» **WORK REQUIRED**
Check every line of the material below for the string "left", and return the ones that have it.

» **DATA EXCERPTS**
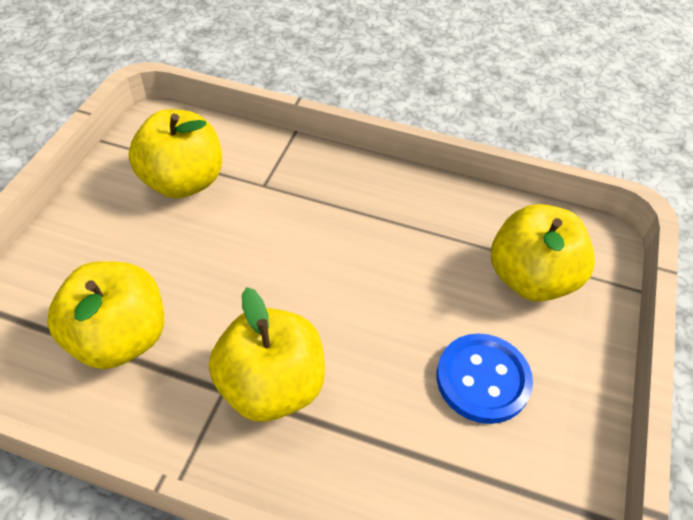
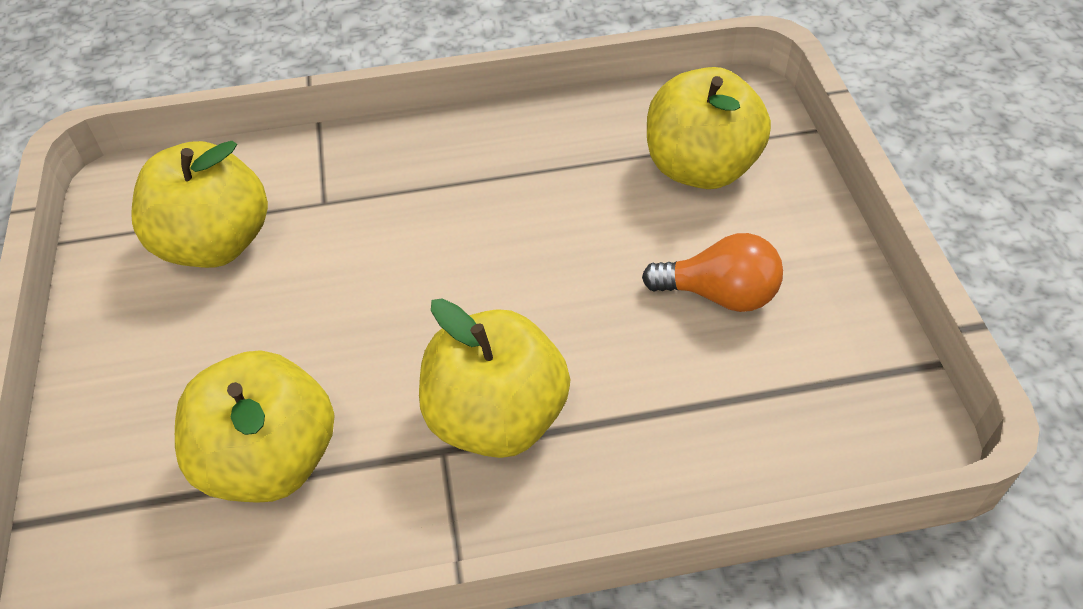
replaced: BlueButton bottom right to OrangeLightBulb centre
...
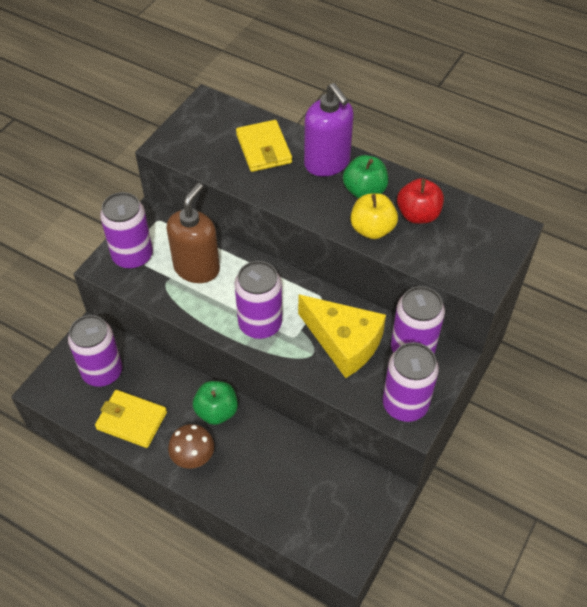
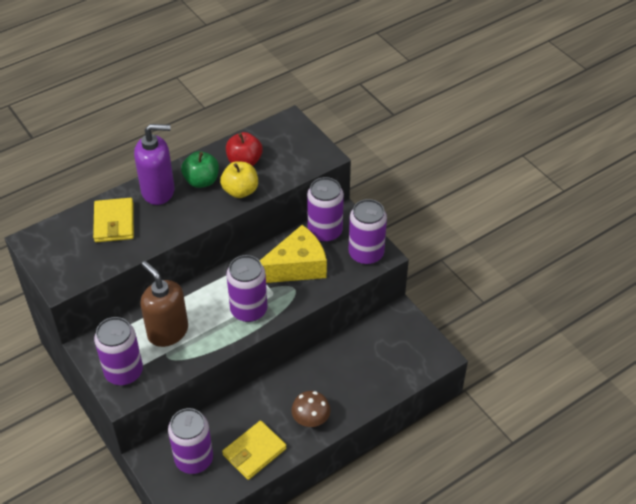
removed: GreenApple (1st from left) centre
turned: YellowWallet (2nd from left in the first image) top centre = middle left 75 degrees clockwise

» **TASK SOLUTION**
removed: GreenApple (1st from left) centre
turned: YellowWallet (2nd from left in the first image) top centre = middle left 75 degrees clockwise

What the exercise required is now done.